• Task item: Once the pictures are set aside, reproduce the remaining data exactly.

Edit difference data:
· · · · · · ·

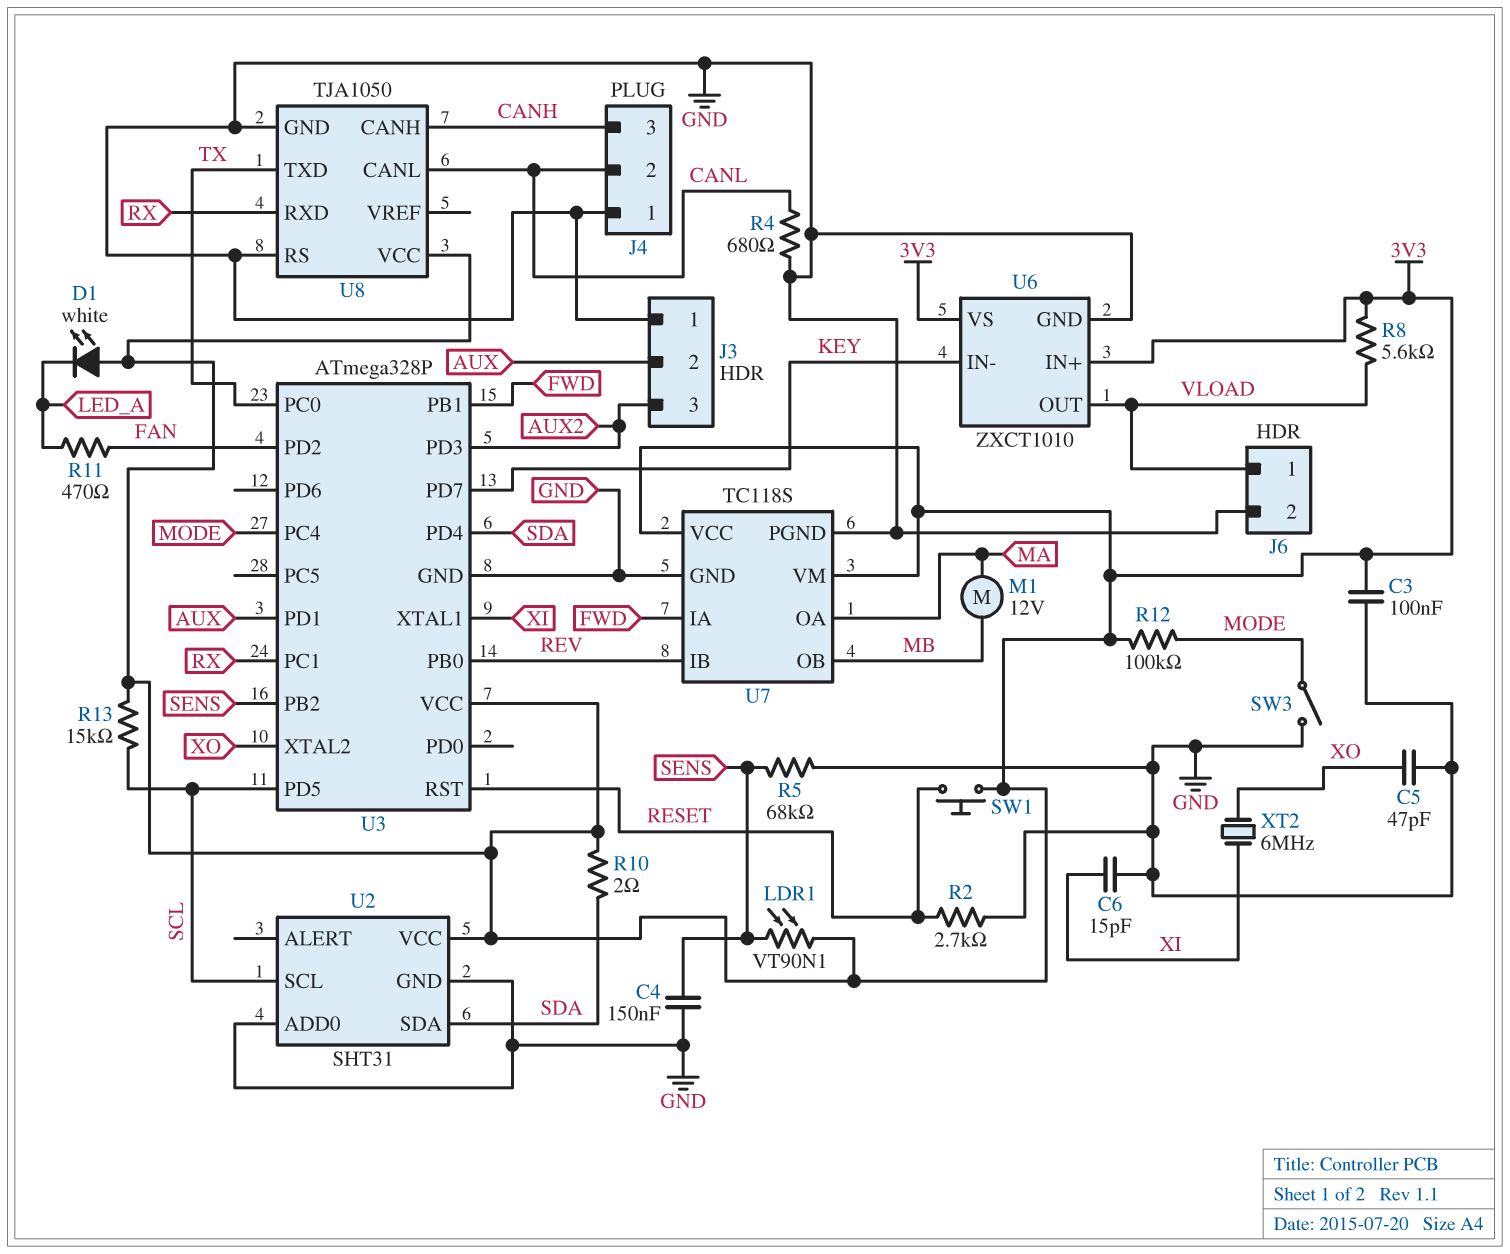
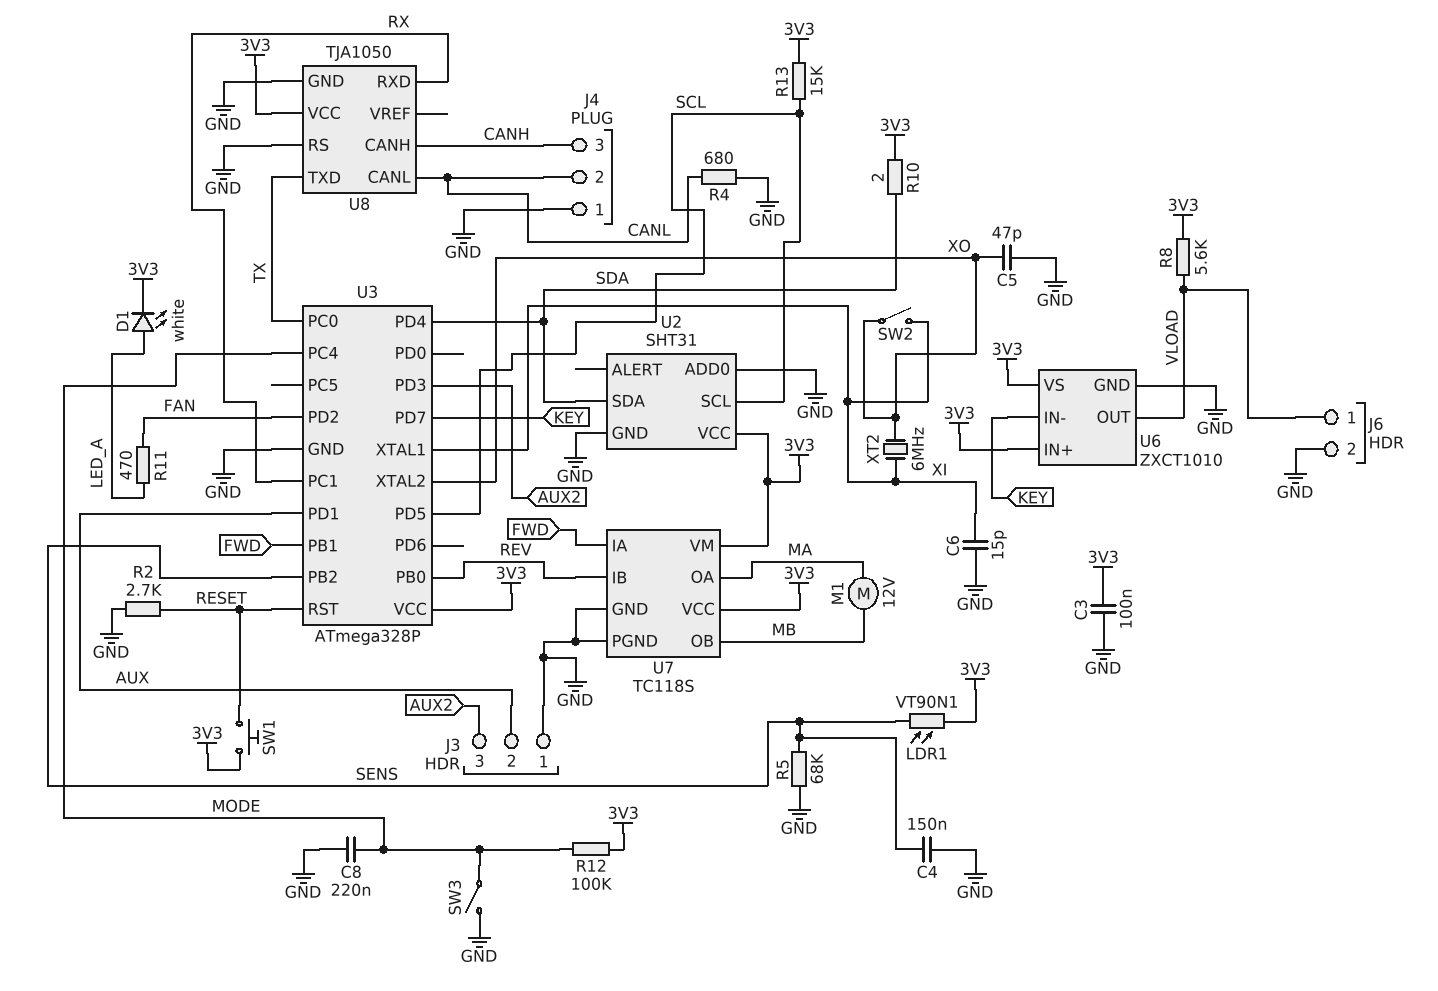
C8: none -> 220nF (GND, MODE)
D1: LED white (A 3V3, K LED_A) -> LED white (A LED_A, K 3V3)
SW2: none -> switch (XI, XO)

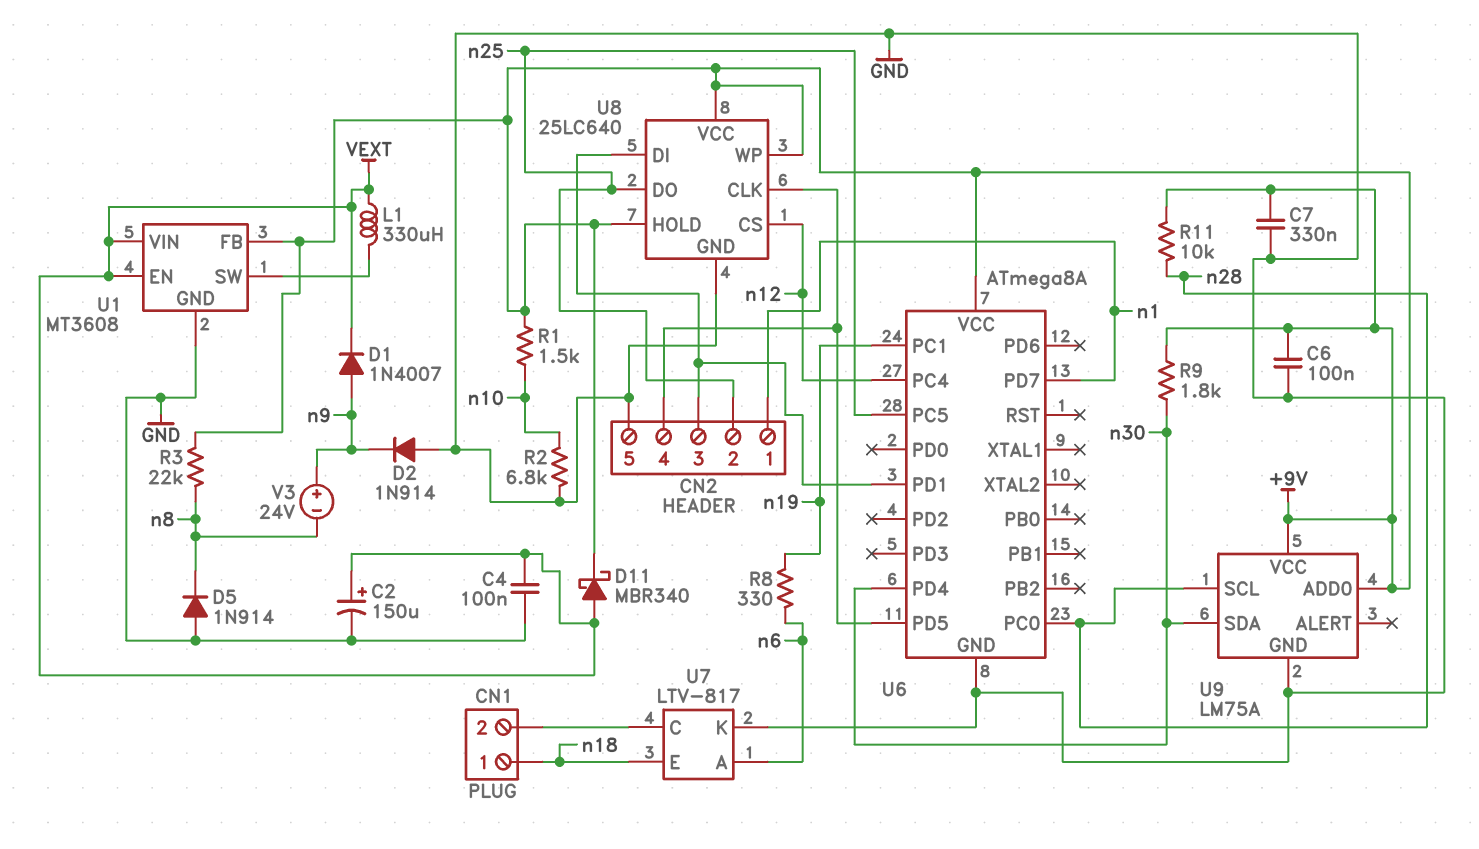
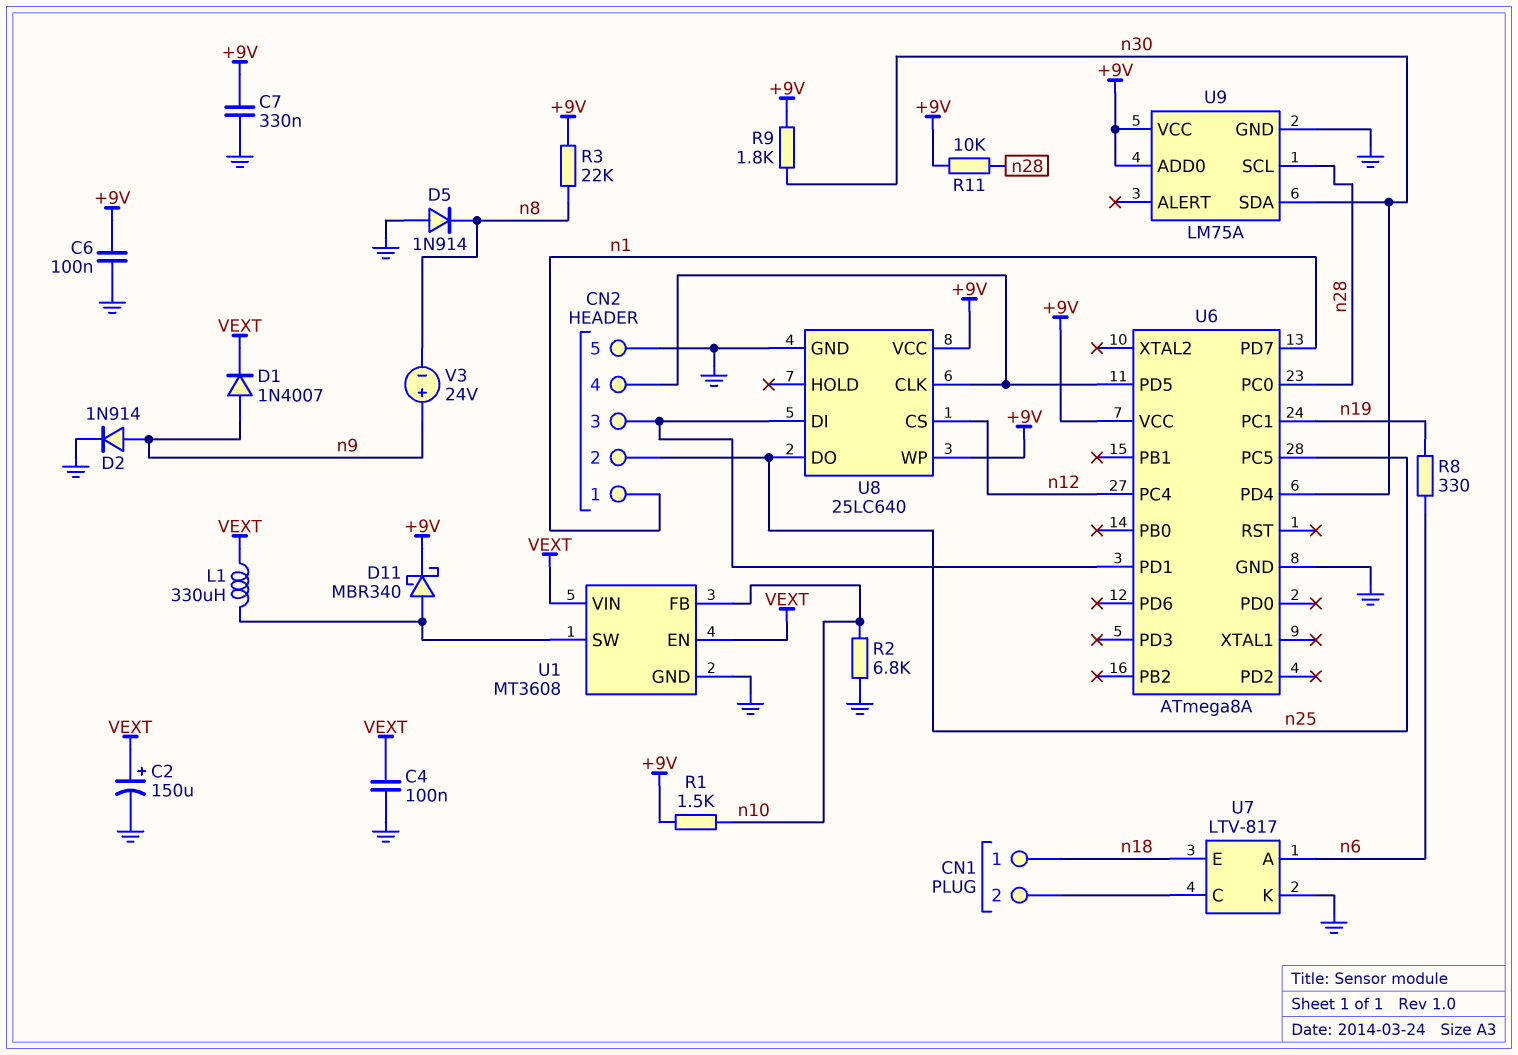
D2: diode 1N914 (A GND, K n9) -> diode 1N914 (A n9, K GND)
D11: schottky MBR340 (A VEXT, K +9V) -> schottky MBR340 (A U1/SW, K +9V)
U1 pin FB: +9V -> n10
U8 pin HOLD: +9V -> none

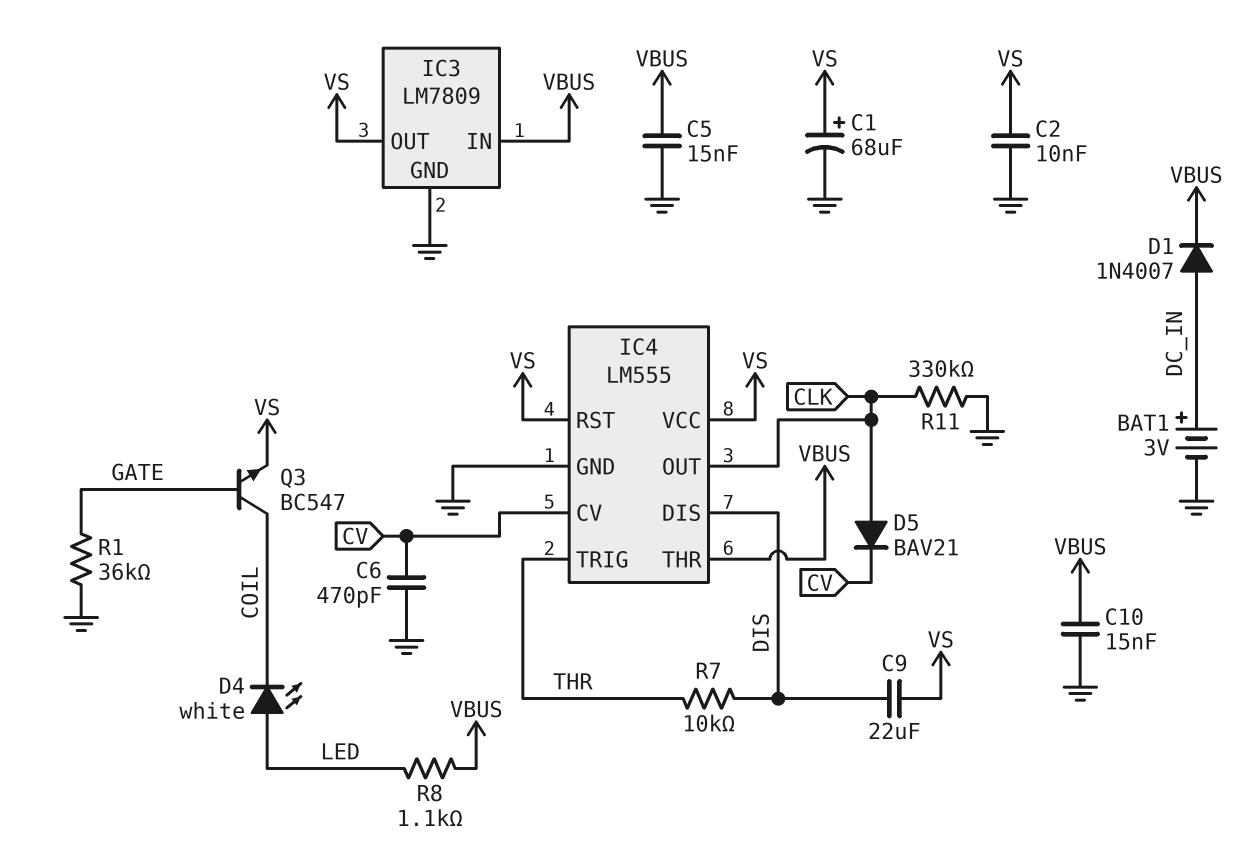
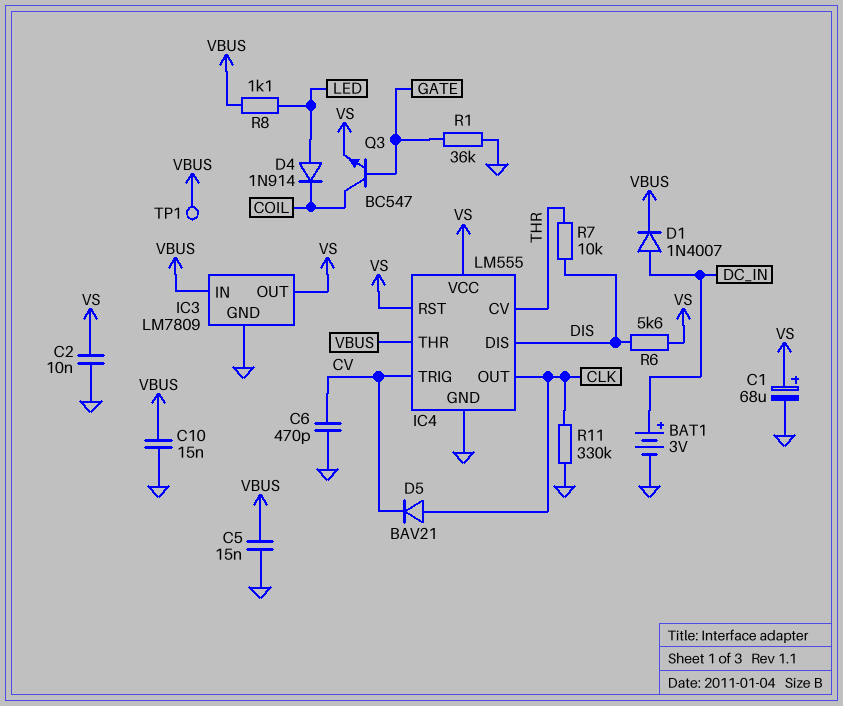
C9: 22uF (DIS, VS) -> none
D4: LED white (A LED, K COIL) -> diode 1N914 (A LED, K COIL)
IC4 pin CV: CV -> THR
IC4 pin TRIG: THR -> CV
R6: none -> 5.6k (DIS, VS)
TP1: none -> test point (VBUS)

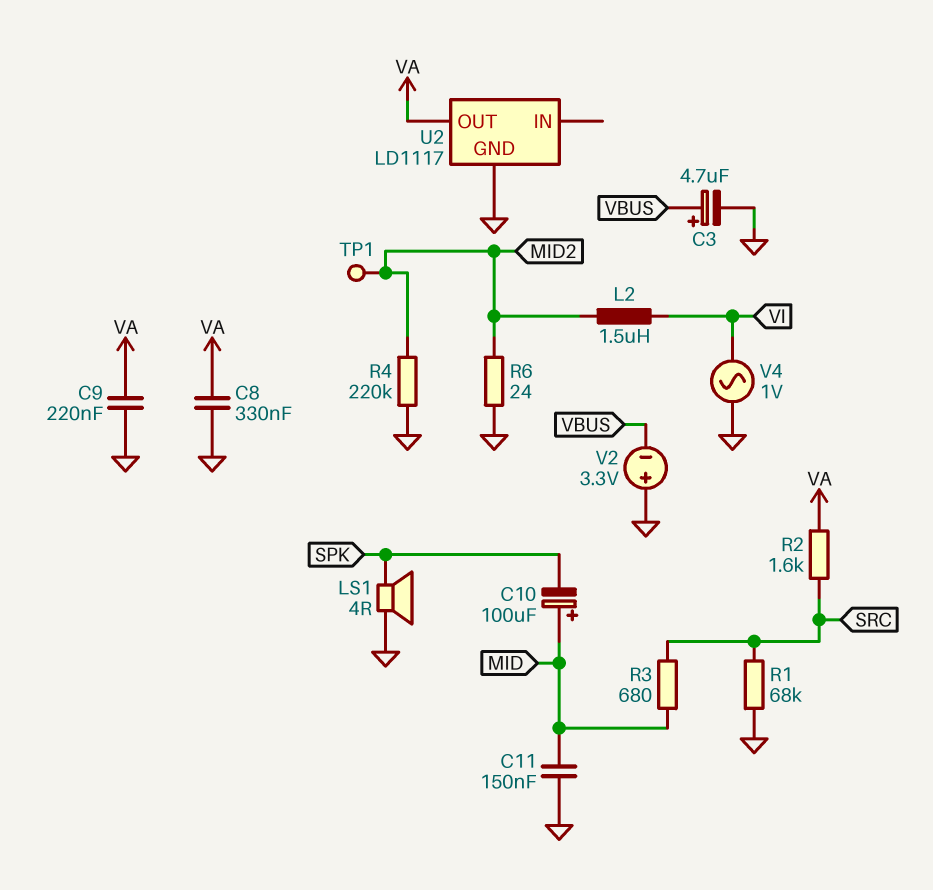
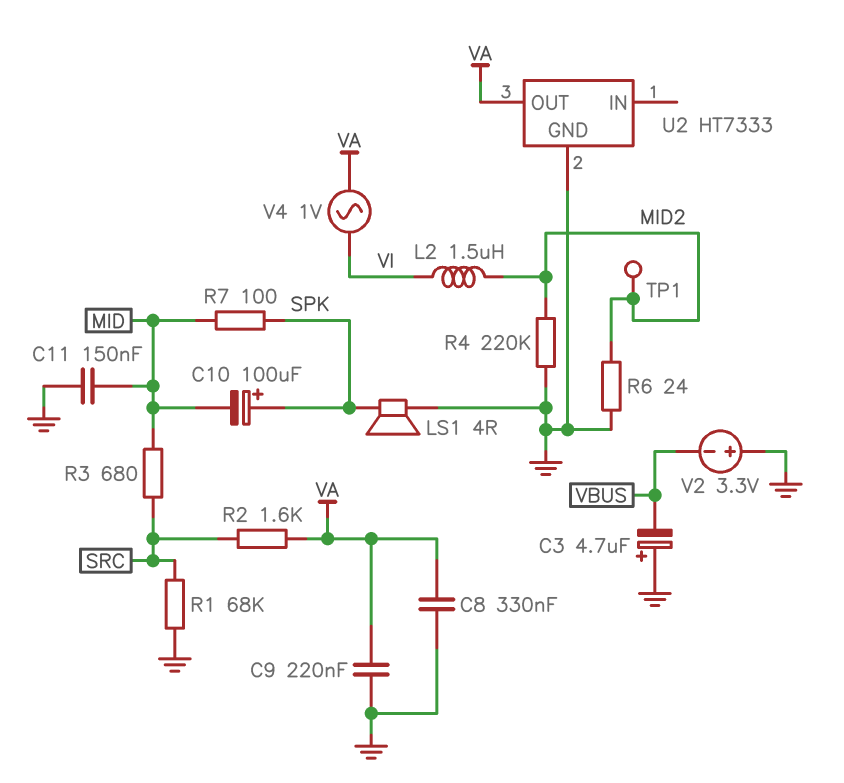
C3: 4.7uF (plus VBUS, minus GND) -> 4.7uF (plus GND, minus VBUS)
C10: 100uF (plus MID, minus SPK) -> 100uF (plus SPK, minus MID)
R7: none -> 100 (MID, SPK)
U2: LD1117 -> HT7333
V4: AC 1V (GND, VI) -> AC 1V (VA, VI)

· · · · · · ·

• Written response:
C8: none -> 220nF (GND, MODE)
D1: LED white (A 3V3, K LED_A) -> LED white (A LED_A, K 3V3)
SW2: none -> switch (XI, XO)

D2: diode 1N914 (A GND, K n9) -> diode 1N914 (A n9, K GND)
D11: schottky MBR340 (A VEXT, K +9V) -> schottky MBR340 (A U1/SW, K +9V)
U1 pin FB: +9V -> n10
U8 pin HOLD: +9V -> none

C9: 22uF (DIS, VS) -> none
D4: LED white (A LED, K COIL) -> diode 1N914 (A LED, K COIL)
IC4 pin CV: CV -> THR
IC4 pin TRIG: THR -> CV
R6: none -> 5.6k (DIS, VS)
TP1: none -> test point (VBUS)

C3: 4.7uF (plus VBUS, minus GND) -> 4.7uF (plus GND, minus VBUS)
C10: 100uF (plus MID, minus SPK) -> 100uF (plus SPK, minus MID)
R7: none -> 100 (MID, SPK)
U2: LD1117 -> HT7333
V4: AC 1V (GND, VI) -> AC 1V (VA, VI)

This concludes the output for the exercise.